### What the task requires
Pick out every line in the records that contains the string "clef", matching case exactly, and copy each one.

### Records for this exercise
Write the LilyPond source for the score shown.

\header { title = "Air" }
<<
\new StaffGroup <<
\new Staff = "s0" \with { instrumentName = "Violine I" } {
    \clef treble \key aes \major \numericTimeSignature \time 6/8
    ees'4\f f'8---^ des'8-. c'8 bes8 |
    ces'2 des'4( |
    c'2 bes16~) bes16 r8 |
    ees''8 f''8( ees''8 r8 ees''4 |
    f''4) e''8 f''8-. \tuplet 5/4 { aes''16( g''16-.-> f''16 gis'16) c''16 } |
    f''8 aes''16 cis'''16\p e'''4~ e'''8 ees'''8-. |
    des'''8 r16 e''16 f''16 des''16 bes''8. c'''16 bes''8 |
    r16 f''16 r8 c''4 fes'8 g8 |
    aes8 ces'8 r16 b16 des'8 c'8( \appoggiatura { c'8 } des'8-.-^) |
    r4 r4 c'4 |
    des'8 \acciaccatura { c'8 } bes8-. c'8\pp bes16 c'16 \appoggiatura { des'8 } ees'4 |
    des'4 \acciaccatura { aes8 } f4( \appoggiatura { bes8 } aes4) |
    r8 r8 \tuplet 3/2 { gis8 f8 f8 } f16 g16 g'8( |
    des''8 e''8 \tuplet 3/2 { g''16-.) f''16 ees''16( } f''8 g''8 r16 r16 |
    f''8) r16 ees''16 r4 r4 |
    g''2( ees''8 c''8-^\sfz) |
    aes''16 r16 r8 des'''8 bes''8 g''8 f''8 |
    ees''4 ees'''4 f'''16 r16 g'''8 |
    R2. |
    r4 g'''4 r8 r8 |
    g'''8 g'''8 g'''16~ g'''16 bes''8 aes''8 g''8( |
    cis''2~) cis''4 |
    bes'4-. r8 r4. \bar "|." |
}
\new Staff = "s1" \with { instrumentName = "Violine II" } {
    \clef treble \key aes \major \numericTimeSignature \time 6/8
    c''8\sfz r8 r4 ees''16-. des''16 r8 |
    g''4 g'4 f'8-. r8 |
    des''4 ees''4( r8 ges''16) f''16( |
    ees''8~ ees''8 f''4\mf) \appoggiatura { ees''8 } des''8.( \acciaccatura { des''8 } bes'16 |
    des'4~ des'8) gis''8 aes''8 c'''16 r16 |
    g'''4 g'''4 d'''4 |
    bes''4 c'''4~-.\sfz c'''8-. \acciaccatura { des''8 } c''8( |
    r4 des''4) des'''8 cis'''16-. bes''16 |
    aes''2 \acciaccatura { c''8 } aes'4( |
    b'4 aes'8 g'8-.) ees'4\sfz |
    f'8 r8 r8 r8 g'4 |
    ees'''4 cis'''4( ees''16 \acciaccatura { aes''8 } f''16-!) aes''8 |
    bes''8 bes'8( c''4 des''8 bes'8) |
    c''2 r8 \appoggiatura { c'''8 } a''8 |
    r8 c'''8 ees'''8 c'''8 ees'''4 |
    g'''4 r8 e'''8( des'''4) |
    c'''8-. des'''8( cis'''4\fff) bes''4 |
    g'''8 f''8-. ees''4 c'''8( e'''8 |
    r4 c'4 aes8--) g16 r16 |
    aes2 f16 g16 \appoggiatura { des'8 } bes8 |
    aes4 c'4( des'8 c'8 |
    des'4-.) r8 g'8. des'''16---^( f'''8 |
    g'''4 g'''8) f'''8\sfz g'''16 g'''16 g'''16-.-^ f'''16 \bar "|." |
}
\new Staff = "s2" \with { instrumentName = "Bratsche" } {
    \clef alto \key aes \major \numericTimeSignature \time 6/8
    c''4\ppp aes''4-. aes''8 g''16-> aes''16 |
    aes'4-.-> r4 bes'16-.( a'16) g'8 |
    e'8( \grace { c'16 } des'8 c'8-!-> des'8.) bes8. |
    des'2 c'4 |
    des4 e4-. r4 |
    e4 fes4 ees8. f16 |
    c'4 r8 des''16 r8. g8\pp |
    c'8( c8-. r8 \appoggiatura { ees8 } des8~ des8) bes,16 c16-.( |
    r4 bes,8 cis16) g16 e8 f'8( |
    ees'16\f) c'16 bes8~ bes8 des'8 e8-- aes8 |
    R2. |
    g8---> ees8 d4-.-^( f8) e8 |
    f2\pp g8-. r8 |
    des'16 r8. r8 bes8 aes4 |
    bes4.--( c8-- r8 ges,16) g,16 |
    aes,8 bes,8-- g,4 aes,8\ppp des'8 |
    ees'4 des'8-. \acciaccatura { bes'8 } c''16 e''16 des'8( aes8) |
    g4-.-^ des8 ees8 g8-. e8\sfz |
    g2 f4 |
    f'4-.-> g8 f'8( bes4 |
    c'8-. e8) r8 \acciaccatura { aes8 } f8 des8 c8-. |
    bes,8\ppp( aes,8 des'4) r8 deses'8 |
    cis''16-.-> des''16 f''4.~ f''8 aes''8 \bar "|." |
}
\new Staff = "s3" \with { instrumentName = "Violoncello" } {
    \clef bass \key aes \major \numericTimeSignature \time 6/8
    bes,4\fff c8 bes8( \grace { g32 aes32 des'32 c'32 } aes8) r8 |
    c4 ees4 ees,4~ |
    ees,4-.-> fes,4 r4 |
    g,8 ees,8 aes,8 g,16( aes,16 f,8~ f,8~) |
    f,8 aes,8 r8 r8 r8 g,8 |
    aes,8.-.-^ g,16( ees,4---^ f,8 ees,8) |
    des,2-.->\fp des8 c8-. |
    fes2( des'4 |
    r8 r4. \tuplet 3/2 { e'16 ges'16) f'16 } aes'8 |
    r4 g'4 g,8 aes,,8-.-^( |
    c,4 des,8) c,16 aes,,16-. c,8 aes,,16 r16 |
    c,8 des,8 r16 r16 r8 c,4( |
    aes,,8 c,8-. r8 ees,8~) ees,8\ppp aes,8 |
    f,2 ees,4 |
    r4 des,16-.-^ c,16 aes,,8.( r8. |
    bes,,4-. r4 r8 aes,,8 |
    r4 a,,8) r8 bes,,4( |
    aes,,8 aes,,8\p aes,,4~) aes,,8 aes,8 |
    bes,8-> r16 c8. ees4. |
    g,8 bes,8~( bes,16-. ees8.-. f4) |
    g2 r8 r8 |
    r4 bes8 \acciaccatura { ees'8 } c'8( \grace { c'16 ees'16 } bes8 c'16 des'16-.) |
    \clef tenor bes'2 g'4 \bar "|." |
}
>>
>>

### Answer to this problem
    \clef treble \key aes \major \numericTimeSignature \time 6/8
    \clef treble \key aes \major \numericTimeSignature \time 6/8
    \clef alto \key aes \major \numericTimeSignature \time 6/8
    \clef bass \key aes \major \numericTimeSignature \time 6/8
    \clef tenor bes'2 g'4 \bar "|." |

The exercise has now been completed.